▸ TASK DIRECTIONS
The line that contains "R13: 220 (W3, W21) -> 1.5k (W3, W21)" marks the end: retype the data below exactly from its first line through that line.

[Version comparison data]
****************
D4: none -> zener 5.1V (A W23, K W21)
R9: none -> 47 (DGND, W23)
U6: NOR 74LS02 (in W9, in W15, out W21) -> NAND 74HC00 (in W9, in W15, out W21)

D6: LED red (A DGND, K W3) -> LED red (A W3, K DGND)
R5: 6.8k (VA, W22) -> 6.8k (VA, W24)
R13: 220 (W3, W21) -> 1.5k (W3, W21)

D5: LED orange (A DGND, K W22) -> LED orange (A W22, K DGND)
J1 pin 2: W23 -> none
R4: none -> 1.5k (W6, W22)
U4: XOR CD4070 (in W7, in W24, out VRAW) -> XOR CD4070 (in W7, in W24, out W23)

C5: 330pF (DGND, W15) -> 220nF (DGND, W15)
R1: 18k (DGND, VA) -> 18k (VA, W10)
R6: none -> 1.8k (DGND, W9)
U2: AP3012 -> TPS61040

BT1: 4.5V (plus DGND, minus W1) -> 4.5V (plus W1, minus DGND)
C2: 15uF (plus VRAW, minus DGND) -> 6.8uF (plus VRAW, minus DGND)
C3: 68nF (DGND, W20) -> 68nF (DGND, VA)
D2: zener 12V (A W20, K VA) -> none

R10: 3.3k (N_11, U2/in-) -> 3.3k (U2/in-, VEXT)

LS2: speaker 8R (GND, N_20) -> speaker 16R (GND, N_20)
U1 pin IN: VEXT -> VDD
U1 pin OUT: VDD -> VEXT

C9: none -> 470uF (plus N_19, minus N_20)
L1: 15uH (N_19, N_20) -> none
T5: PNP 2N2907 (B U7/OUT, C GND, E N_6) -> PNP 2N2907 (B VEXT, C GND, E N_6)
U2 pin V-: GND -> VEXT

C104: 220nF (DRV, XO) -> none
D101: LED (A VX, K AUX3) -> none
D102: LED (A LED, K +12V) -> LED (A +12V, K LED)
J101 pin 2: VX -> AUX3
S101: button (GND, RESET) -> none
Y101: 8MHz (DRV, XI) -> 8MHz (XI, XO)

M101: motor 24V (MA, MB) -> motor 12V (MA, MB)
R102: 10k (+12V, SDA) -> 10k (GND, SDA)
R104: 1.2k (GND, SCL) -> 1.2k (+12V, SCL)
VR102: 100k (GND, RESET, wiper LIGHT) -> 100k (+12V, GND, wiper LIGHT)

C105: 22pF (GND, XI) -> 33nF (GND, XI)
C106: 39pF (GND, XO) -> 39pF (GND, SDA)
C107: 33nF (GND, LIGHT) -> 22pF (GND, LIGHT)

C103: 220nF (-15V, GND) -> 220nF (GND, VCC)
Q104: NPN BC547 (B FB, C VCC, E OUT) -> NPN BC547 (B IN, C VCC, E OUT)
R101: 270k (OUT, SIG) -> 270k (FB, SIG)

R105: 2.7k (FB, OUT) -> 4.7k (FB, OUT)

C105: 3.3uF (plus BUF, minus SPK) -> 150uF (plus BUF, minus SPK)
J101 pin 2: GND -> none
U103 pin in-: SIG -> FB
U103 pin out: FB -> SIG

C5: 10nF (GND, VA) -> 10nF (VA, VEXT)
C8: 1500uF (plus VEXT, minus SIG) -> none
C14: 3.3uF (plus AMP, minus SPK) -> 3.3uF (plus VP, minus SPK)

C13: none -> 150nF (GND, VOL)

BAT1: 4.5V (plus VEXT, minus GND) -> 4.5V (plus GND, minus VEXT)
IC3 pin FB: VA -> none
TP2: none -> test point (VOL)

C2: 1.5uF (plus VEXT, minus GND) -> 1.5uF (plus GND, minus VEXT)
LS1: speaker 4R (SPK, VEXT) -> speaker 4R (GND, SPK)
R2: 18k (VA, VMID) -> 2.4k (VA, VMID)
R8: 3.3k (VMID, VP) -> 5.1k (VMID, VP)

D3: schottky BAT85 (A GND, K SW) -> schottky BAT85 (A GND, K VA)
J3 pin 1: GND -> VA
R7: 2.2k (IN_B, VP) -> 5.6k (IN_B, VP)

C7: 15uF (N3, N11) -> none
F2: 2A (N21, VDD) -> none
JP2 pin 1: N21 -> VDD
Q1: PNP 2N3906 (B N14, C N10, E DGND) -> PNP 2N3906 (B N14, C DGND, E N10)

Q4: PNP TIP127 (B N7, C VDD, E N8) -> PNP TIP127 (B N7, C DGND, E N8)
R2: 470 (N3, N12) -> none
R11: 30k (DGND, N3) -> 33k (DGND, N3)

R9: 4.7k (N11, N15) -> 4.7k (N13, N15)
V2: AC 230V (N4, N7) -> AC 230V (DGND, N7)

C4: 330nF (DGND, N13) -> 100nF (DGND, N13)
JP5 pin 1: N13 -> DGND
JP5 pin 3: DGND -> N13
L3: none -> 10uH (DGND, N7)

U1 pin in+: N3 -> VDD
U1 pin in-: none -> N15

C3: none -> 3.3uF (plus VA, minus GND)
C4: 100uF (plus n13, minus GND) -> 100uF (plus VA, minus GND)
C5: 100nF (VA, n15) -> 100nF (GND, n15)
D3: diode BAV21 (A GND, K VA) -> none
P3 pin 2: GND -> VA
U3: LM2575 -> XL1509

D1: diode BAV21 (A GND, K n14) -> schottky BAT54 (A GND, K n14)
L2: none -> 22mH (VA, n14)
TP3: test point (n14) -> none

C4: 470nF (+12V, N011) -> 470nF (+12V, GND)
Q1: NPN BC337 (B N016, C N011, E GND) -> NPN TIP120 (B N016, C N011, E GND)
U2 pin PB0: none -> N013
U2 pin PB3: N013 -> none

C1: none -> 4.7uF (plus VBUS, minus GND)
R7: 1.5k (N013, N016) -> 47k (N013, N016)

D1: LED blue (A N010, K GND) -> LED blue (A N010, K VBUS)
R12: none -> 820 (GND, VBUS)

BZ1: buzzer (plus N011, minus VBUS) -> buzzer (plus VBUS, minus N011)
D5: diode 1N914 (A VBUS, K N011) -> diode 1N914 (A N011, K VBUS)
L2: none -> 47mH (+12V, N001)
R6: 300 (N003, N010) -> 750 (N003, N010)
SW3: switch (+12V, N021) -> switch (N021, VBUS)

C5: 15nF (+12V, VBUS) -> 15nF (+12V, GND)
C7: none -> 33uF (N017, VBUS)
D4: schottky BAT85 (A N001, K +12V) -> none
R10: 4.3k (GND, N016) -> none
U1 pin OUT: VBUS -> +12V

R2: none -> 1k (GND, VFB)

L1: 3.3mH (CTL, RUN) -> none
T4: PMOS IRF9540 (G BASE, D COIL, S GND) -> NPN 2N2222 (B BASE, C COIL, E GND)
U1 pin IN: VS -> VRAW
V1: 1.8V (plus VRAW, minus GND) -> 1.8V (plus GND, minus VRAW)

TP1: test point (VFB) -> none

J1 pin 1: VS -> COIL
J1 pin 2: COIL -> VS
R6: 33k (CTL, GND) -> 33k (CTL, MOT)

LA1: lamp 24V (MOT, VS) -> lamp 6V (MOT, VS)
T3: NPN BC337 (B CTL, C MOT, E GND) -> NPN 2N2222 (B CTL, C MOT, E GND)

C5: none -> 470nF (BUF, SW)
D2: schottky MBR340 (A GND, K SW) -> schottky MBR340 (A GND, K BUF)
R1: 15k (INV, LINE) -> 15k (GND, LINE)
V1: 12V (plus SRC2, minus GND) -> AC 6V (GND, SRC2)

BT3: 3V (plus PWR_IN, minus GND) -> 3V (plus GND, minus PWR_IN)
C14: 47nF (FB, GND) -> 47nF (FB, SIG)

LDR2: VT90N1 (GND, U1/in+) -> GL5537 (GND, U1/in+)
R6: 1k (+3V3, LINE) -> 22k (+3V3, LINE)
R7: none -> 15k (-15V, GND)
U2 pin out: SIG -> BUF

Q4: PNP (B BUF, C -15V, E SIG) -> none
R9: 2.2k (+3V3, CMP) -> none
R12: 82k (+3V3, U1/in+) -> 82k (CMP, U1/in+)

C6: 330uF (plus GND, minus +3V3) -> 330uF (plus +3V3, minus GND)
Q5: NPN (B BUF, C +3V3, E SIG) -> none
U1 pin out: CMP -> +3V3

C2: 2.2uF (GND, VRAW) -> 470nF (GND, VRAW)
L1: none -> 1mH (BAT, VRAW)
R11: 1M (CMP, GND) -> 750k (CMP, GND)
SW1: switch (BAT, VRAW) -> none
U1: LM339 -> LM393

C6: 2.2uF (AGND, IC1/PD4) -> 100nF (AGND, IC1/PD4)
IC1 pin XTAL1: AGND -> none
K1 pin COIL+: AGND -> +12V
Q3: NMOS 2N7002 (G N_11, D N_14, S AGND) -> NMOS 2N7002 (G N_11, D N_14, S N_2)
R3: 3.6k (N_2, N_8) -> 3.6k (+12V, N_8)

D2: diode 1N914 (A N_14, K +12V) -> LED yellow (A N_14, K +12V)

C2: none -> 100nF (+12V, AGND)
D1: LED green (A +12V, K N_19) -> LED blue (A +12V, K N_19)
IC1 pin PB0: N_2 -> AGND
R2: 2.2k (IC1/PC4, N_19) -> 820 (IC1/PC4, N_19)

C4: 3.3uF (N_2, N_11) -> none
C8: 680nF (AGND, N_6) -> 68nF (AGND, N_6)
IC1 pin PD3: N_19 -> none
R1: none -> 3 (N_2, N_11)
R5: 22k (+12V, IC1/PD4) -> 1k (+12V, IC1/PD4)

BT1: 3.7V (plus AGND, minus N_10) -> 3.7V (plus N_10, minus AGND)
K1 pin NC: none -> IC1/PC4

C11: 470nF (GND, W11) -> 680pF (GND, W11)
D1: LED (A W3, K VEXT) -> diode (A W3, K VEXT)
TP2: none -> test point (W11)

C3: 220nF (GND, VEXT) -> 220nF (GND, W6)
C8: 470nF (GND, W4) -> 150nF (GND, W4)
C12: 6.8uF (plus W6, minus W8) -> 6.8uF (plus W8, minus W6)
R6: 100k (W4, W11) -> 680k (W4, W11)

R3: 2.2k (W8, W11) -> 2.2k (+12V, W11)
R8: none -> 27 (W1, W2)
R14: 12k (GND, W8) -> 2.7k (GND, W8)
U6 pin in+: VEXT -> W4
****************
▸ EXERCISE SOLUTION
D4: none -> zener 5.1V (A W23, K W21)
R9: none -> 47 (DGND, W23)
U6: NOR 74LS02 (in W9, in W15, out W21) -> NAND 74HC00 (in W9, in W15, out W21)

D6: LED red (A DGND, K W3) -> LED red (A W3, K DGND)
R5: 6.8k (VA, W22) -> 6.8k (VA, W24)
R13: 220 (W3, W21) -> 1.5k (W3, W21)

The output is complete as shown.